[Dataset records]
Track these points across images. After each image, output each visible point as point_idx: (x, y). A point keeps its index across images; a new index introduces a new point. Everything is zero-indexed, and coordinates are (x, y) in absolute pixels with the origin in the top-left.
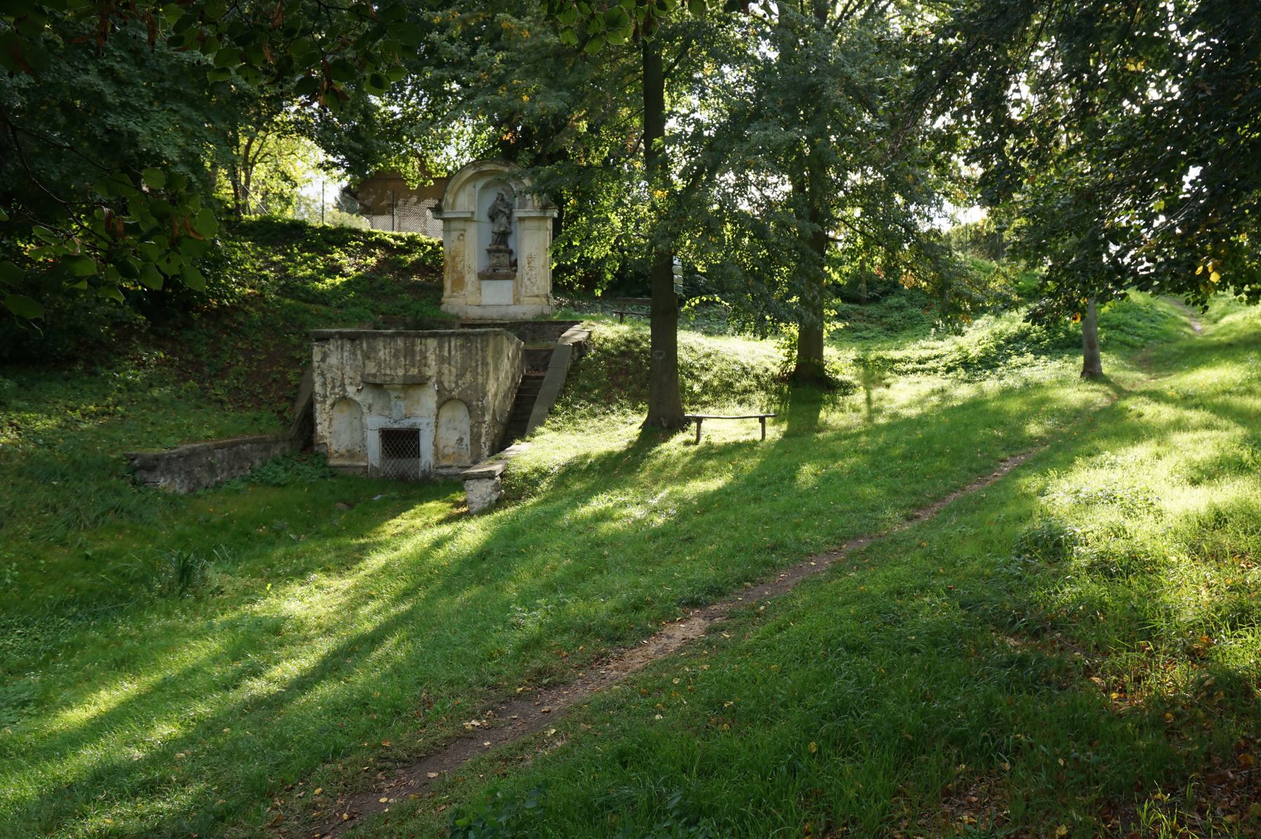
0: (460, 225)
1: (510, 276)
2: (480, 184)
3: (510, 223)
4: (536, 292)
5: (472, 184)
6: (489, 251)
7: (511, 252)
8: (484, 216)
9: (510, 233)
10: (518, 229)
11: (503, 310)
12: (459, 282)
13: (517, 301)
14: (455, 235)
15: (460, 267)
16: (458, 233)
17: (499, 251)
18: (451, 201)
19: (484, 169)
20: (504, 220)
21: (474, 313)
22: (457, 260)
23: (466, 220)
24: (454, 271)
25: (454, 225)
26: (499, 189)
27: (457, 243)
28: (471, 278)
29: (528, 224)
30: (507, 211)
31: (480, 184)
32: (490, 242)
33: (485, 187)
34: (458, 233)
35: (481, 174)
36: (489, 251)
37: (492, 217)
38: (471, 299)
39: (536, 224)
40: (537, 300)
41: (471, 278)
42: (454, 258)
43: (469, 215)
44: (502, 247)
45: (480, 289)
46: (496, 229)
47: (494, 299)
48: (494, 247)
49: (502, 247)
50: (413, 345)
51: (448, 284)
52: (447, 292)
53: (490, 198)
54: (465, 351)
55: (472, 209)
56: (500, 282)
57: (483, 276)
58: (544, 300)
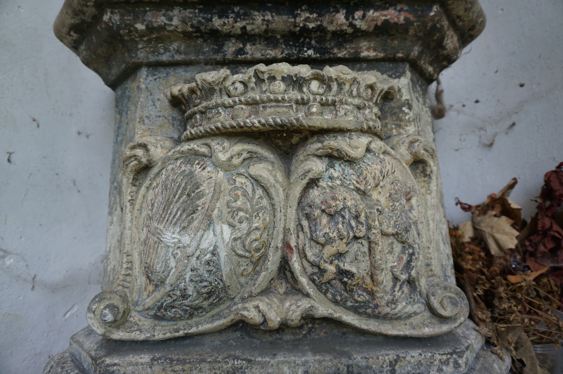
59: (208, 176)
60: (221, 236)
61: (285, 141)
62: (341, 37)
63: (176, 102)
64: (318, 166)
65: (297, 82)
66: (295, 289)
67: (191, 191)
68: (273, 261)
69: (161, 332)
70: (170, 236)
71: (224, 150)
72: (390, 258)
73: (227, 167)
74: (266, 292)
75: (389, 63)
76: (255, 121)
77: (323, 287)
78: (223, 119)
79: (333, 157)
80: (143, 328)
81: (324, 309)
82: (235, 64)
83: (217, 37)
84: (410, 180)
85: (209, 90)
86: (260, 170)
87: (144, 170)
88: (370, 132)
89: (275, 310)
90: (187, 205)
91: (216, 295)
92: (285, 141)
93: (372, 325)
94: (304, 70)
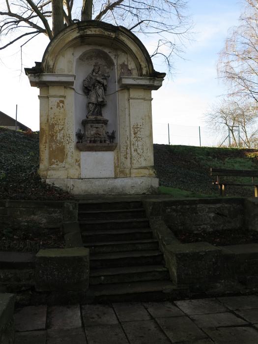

▶ [Written problem]: Extract and repeat the lines of the records from the very first line through the line holding "50: (413, 345)", both included. Leave the pictures out of your answer.

▶ [Written response]:
Track these points across images. After each image, output each visible point as point_idx: (x, y). A point keeps its index across images; a new index introduces a new point. Everything is zero-indexed, and coordinates are (x, y) in absolute pixels with the origin in the top-left.
0: (460, 225)
1: (510, 276)
2: (480, 184)
3: (510, 223)
4: (536, 292)
5: (472, 184)
6: (489, 251)
7: (511, 252)
8: (484, 216)
9: (510, 233)
10: (518, 229)
11: (503, 310)
12: (459, 282)
13: (517, 301)
14: (455, 235)
15: (460, 267)
16: (458, 233)
17: (499, 251)
18: (451, 201)
19: (484, 169)
20: (504, 220)
21: (474, 313)
22: (457, 260)
23: (466, 220)
24: (454, 271)
25: (454, 225)
26: (499, 189)
27: (457, 243)
28: (471, 278)
29: (528, 224)
30: (507, 211)
31: (480, 184)
32: (490, 242)
33: (485, 187)
34: (458, 233)
35: (481, 174)
36: (489, 251)
37: (492, 217)
38: (471, 299)
39: (536, 224)
40: (537, 300)
41: (471, 278)
42: (454, 258)
43: (469, 215)
44: (502, 247)
45: (480, 289)
46: (496, 229)
47: (494, 299)
48: (494, 247)
49: (502, 247)
50: (413, 345)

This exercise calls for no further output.